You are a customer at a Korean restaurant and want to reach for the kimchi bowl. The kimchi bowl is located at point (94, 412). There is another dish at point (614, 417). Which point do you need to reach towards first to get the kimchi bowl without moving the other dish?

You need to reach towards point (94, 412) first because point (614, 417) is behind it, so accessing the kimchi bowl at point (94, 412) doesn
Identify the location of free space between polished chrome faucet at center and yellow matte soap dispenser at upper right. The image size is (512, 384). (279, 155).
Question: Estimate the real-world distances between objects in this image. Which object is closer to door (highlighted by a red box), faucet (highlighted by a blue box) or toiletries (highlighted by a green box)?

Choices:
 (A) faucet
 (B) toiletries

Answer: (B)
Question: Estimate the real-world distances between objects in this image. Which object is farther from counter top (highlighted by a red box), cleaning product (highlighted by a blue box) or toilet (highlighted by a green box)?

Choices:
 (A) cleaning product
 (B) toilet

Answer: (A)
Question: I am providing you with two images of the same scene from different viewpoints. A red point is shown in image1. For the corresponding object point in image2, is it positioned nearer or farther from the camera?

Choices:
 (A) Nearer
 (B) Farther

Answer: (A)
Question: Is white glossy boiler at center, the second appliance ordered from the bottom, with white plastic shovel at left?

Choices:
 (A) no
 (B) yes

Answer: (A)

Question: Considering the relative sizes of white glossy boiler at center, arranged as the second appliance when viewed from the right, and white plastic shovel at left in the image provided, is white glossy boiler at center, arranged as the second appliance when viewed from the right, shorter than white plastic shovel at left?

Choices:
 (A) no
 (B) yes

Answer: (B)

○ ○ ○ ○ ○ ○ ○

### WRITTEN EXERCISE
Count the lines in the material above that contain the word "blue", and reply with only the number.

### THE SOLUTION
2